## ASSIGNMENT
When the listing below reaches the line that has "(orange) (2nd from left) middle right", start reproducing exactly; stop after the line that has "top centre x0.60", and drop the pictures.

[Start of Attachment]

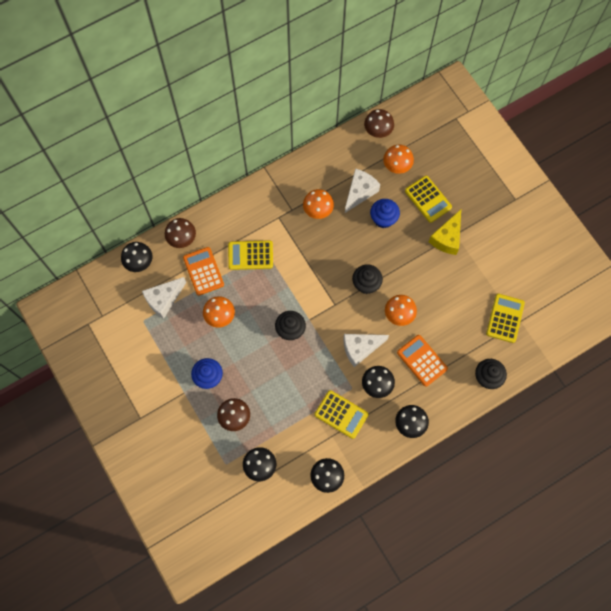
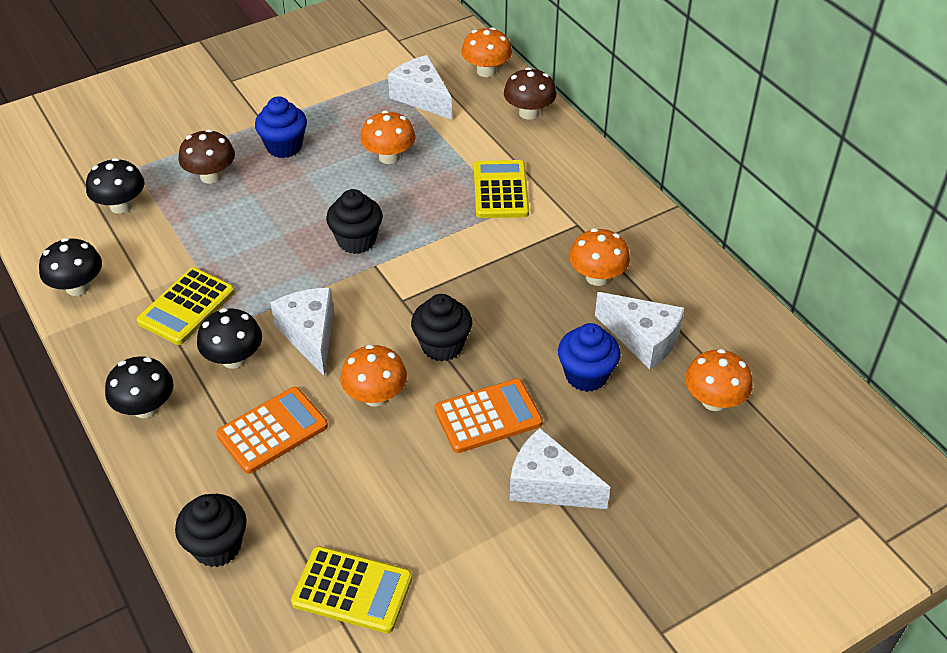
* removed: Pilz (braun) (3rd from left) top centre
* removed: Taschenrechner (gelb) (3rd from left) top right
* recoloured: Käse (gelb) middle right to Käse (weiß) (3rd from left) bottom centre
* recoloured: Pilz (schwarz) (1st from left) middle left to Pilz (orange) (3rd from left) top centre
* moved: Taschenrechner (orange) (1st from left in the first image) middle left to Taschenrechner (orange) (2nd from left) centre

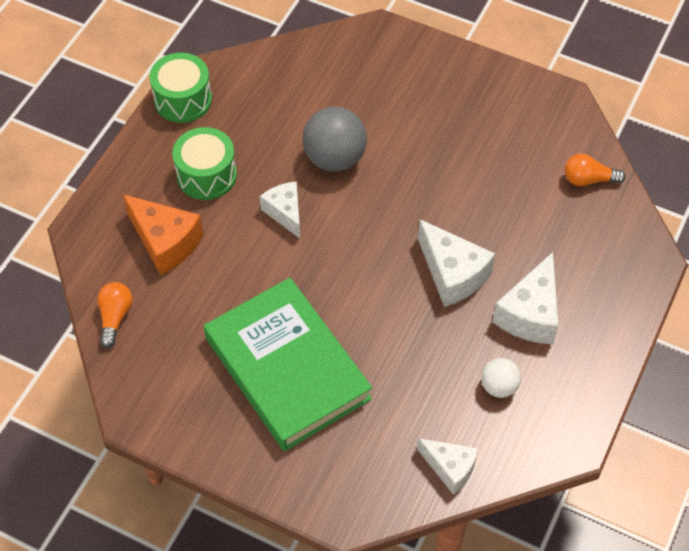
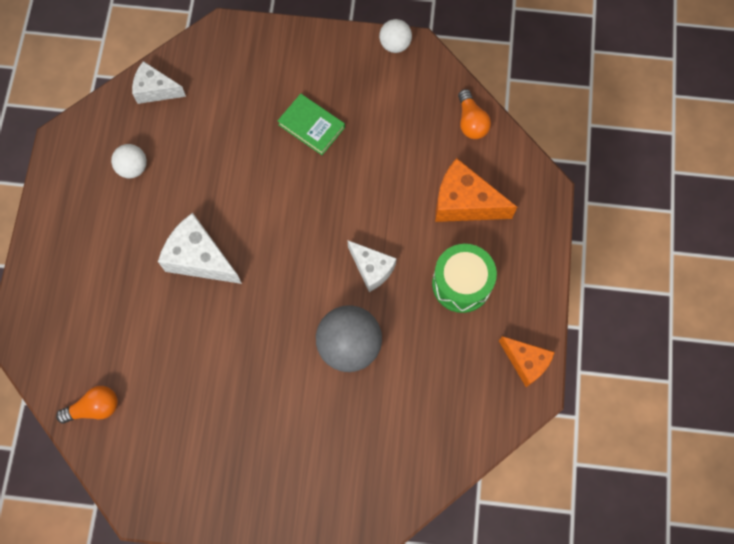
* replaced: Trommel (grün) (1st from left) top left to Käse (orange) (2nd from left) middle right
* removed: Käse (weiß) (4th from left) middle right
* resized: Buch (grün) centre = top centre x0.43
* added: Ball (weiß) (2nd from left) top centre

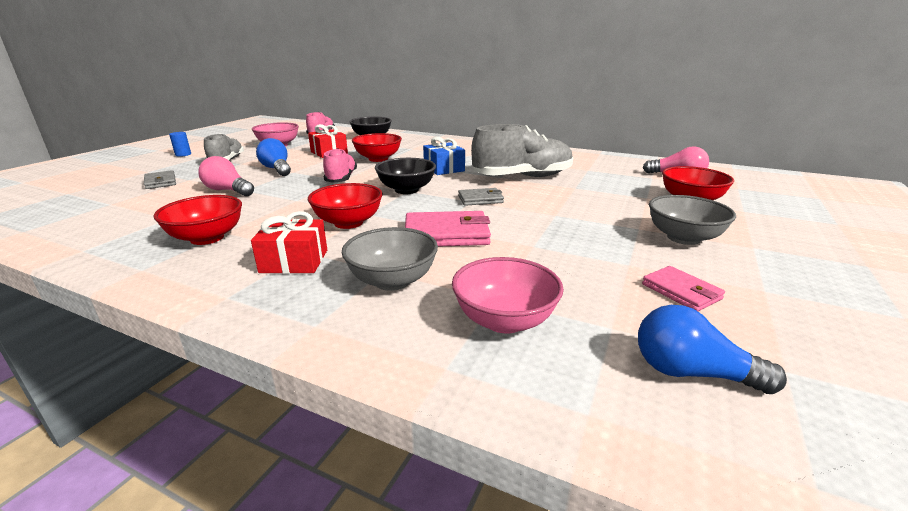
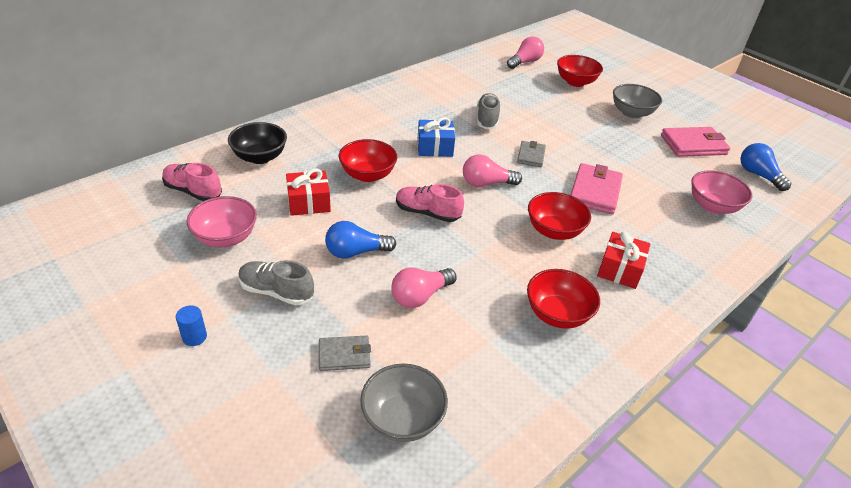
* resized: Schuh (grau) (2nd from left) top centre = top centre x0.60
* replaced: Schüssel (schwarz) (2nd from left) centre to Glühbirne (rosa) (2nd from left) centre
* moved: Schüssel (grau) (1st from left) centre to bottom centre
* resized: Geldbörse (rosa) (2nd from left) middle right = top right x1.68
* turned: Glühbirne (blau) (2nd from left) bottom right = middle right 105 degrees clockwise

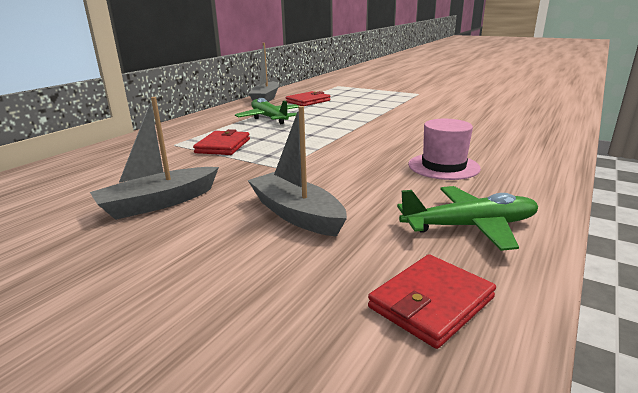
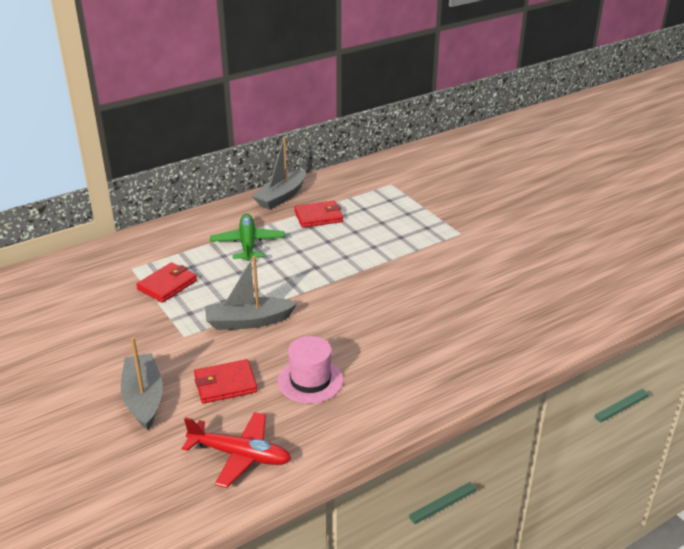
* moved: Boot (grau) (1st from left in the first image) middle left to Boot (grau) (2nd from left) centre
* recoloured: Flugzeug (grün) (2nd from left) middle right to Flugzeug (rot) bottom centre
* moved: Geldbörse (rot) (3rd from left in the first image) bottom right to Geldbörse (rot) (2nd from left) bottom left

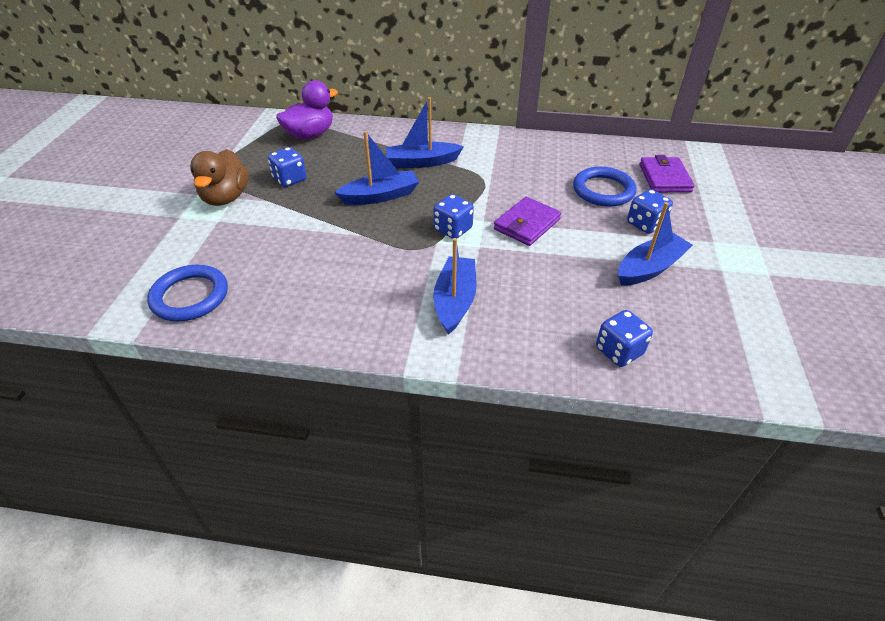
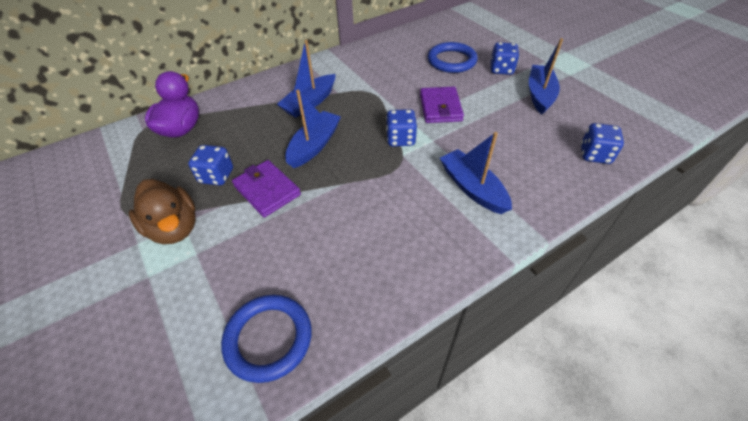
* moved: Geldbörse (lila) (2nd from left in the first image) top right to Geldbörse (lila) (1st from left) centre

[End of Attachment]

## YOUR SOLUTION
* replaced: Trommel (grün) (1st from left) top left to Käse (orange) (2nd from left) middle right
* removed: Käse (weiß) (4th from left) middle right
* resized: Buch (grün) centre = top centre x0.43
* added: Ball (weiß) (2nd from left) top centre

* resized: Schuh (grau) (2nd from left) top centre = top centre x0.60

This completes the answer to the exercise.